_Given problem_.
Format the listing below as a JSON array of strings with one string per line, skipping any blank lines and leaving out the pictures.
[Source records start]
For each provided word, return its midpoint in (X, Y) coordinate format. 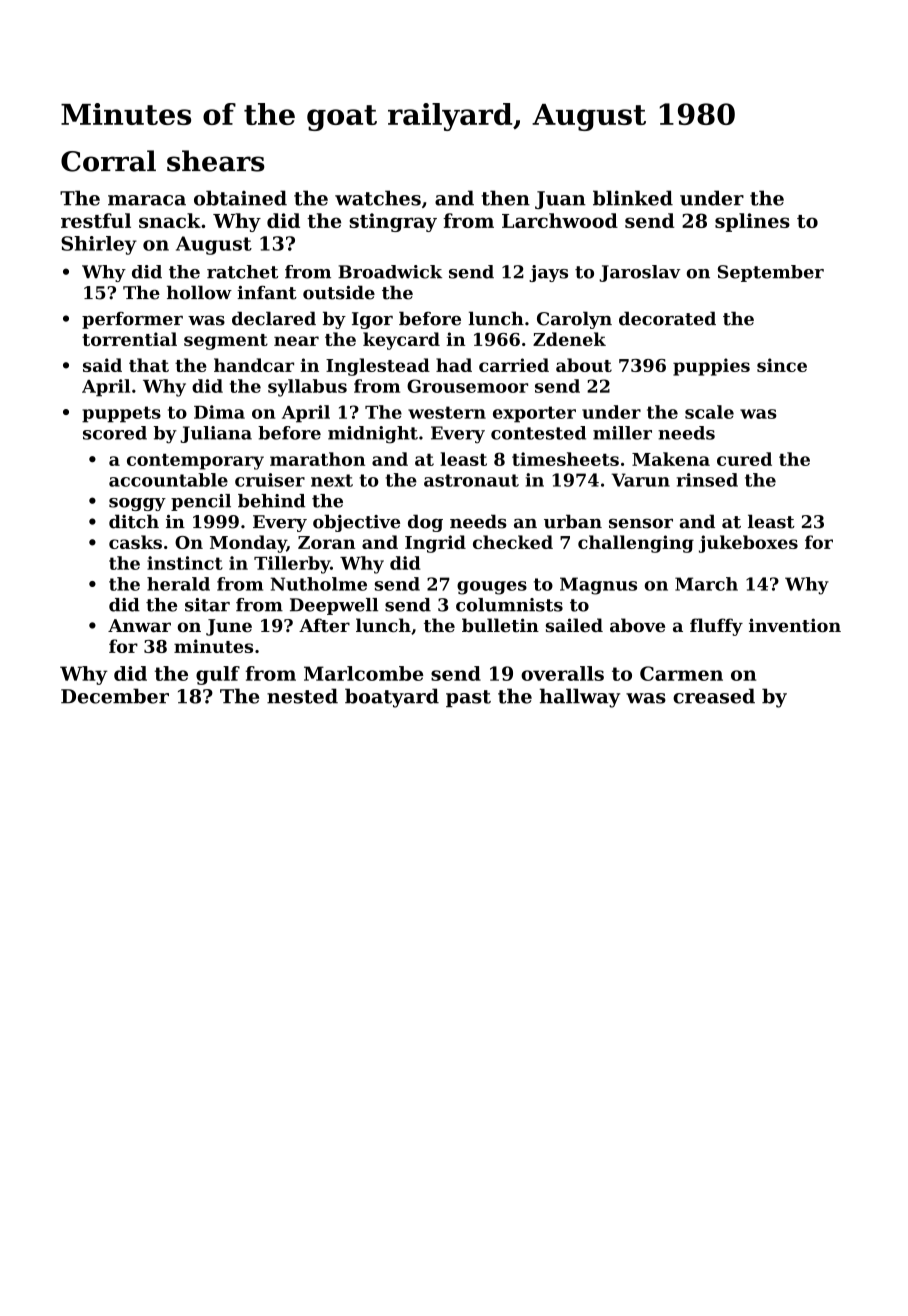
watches (378, 198)
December (115, 696)
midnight (373, 435)
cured (744, 459)
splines (752, 222)
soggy (137, 504)
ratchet (242, 272)
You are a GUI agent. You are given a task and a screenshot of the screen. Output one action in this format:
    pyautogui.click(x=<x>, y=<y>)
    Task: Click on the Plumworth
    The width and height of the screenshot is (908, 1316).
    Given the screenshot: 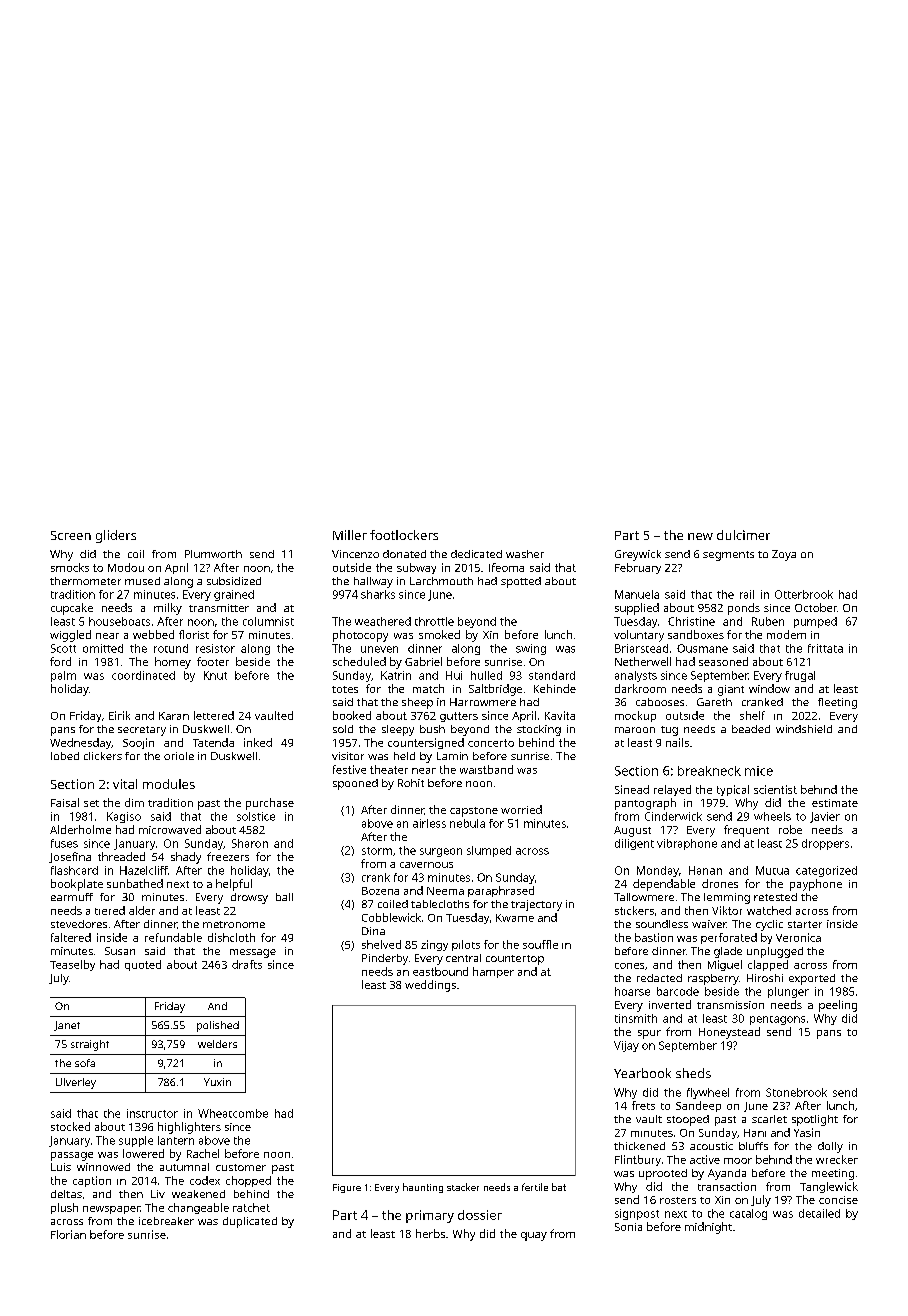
[Source records end]
_Result for this task_.
[
  "For each provided word, return its midpoint in (X, Y) coordinate format. ",
  "watches (378, 198)",
  "December (115, 696)",
  "midnight (373, 435)",
  "cured (744, 459)",
  "splines (752, 222)",
  "soggy (137, 504)",
  "ratchet (242, 272)",
  "You are a GUI agent. You are given a task and a screenshot of the screen. Output one action in this format:",
  "    pyautogui.click(x=<x>, y=<y>)",
  "    Task: Click on the Plumworth",
  "    The width and height of the screenshot is (908, 1316).",
  "    Given the screenshot: "
]